[TASK DETAILS] For this exercise, write out only the lines of the entries below from the one with "R3: 150k (CLK, THR) -> 510k (CLK, THR)" up to and including the one with "Q3: NPN (B BUF, C", exactly as they are. Pictures stay out.

[DATA FOR PROCESSING]

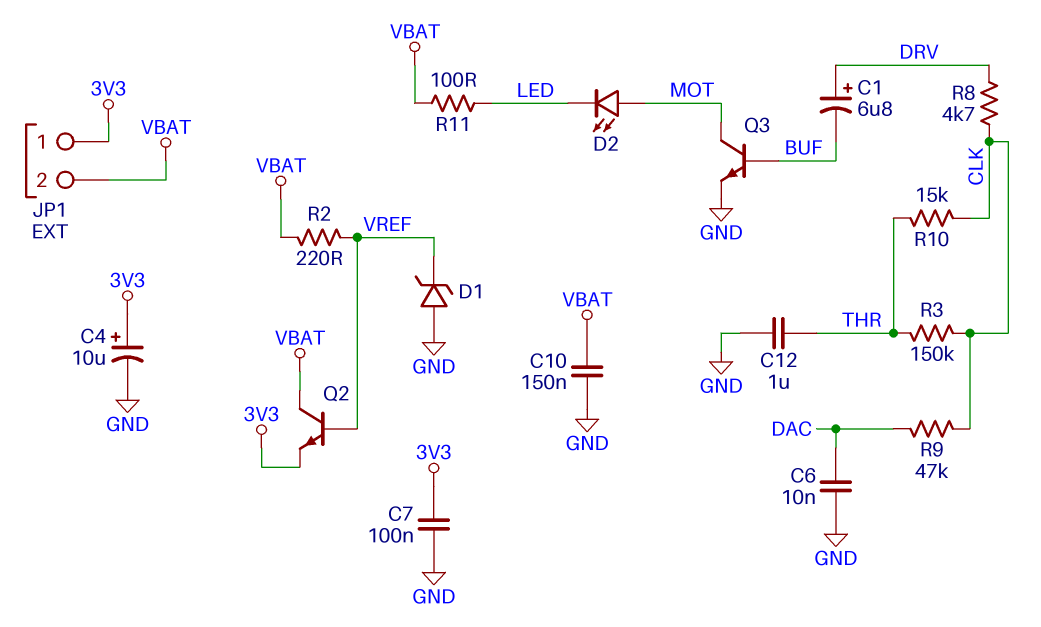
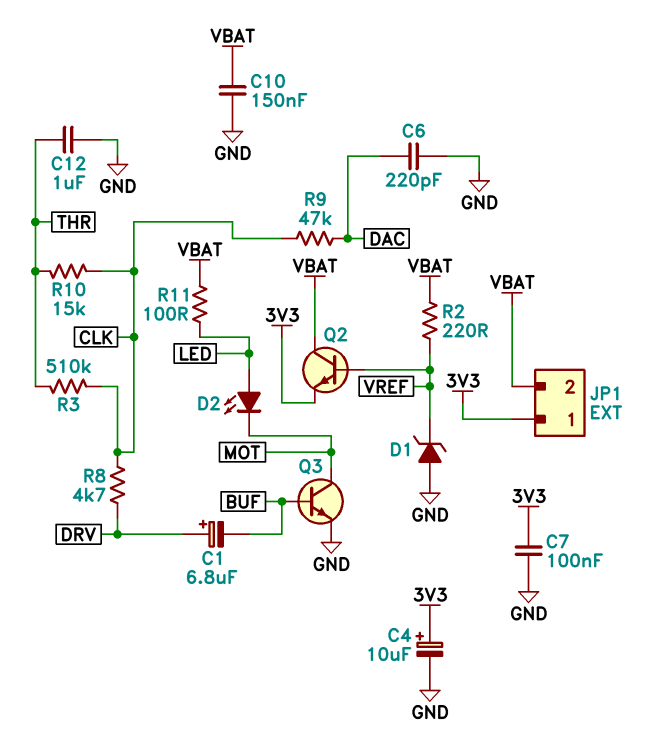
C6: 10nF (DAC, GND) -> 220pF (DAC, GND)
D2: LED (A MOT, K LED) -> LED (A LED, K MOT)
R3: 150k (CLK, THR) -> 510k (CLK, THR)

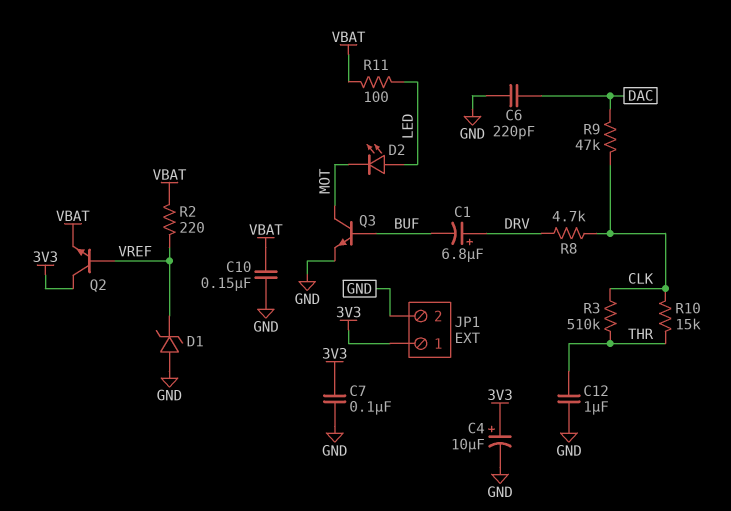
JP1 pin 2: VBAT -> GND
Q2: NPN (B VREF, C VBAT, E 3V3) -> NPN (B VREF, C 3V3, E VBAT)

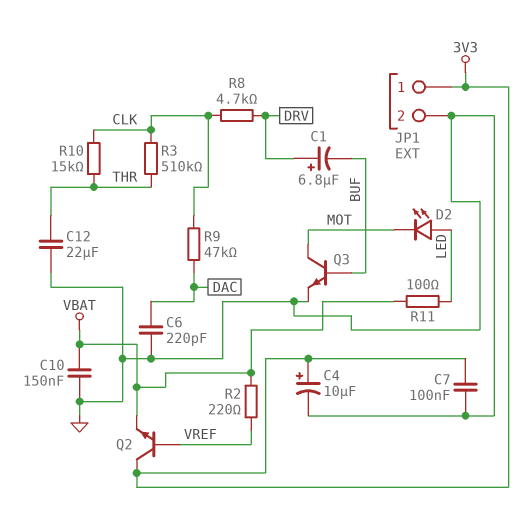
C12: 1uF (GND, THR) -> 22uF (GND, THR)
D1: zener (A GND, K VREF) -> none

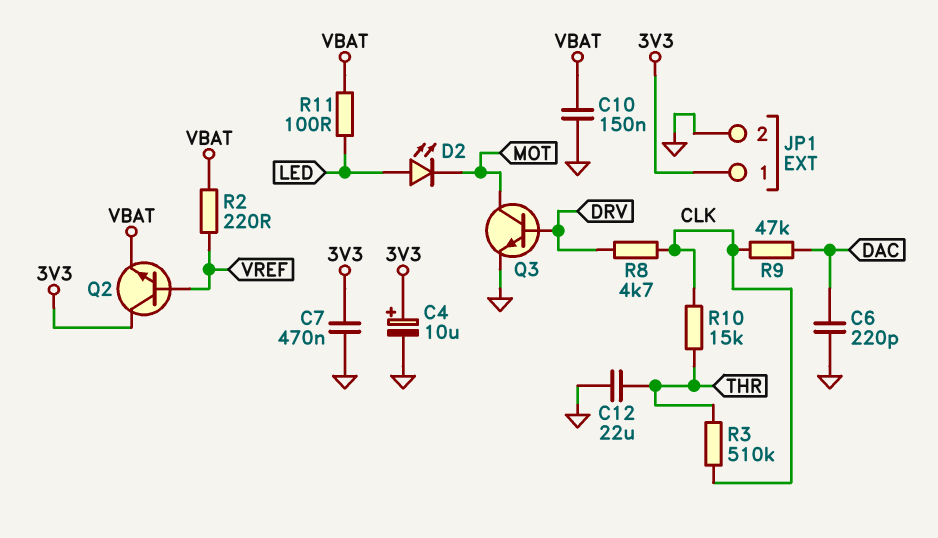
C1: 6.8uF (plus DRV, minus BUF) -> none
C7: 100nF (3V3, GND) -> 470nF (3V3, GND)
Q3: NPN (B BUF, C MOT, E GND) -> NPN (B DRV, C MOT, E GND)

* * *

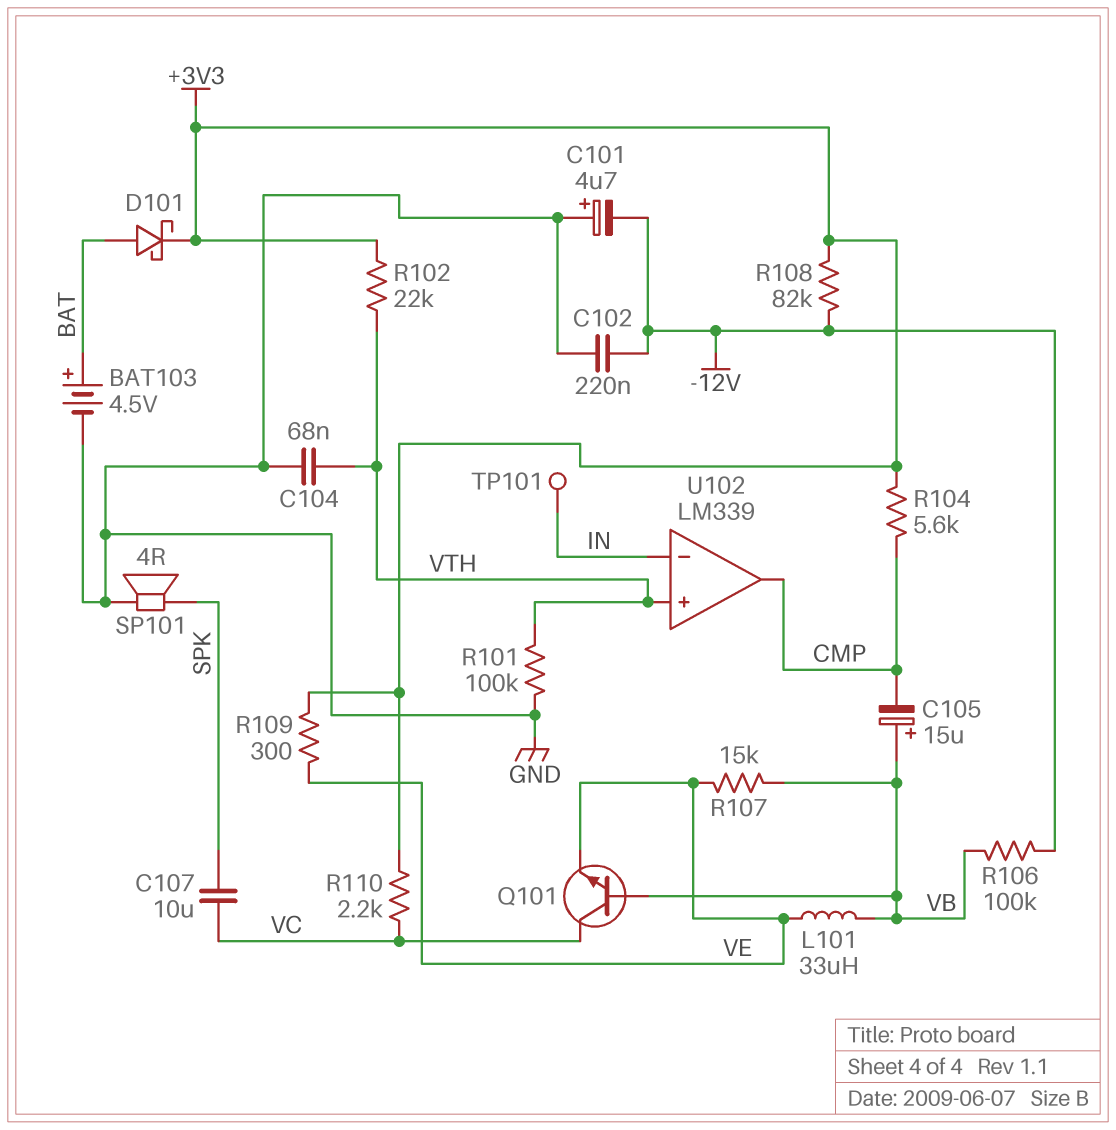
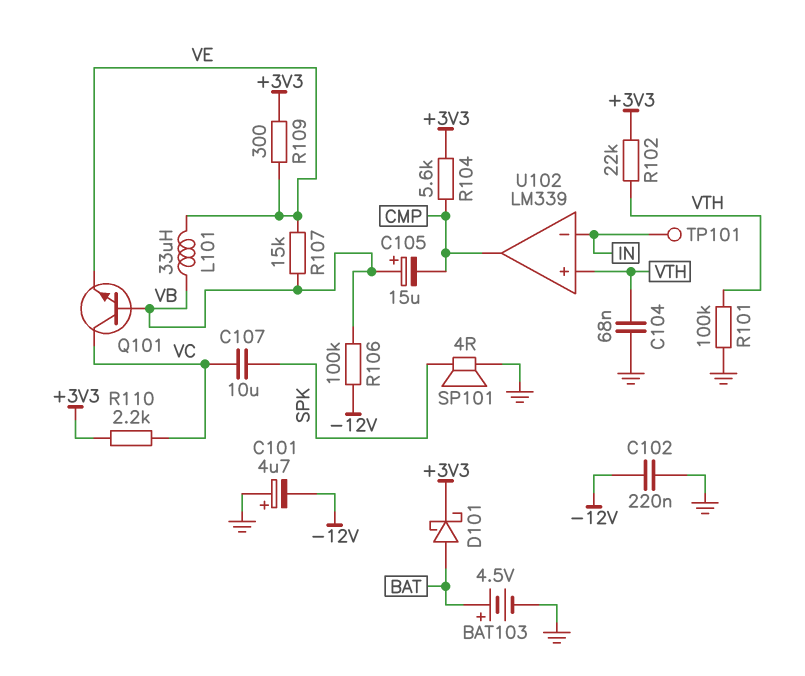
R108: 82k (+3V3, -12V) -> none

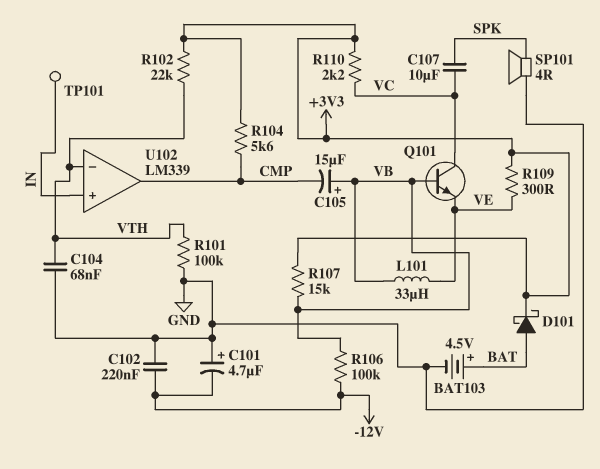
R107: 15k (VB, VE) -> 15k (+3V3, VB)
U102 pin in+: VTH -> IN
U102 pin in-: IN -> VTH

[RESULT OF THE TASK]
R3: 150k (CLK, THR) -> 510k (CLK, THR)

JP1 pin 2: VBAT -> GND
Q2: NPN (B VREF, C VBAT, E 3V3) -> NPN (B VREF, C 3V3, E VBAT)

C12: 1uF (GND, THR) -> 22uF (GND, THR)
D1: zener (A GND, K VREF) -> none

C1: 6.8uF (plus DRV, minus BUF) -> none
C7: 100nF (3V3, GND) -> 470nF (3V3, GND)
Q3: NPN (B BUF, C MOT, E GND) -> NPN (B DRV, C MOT, E GND)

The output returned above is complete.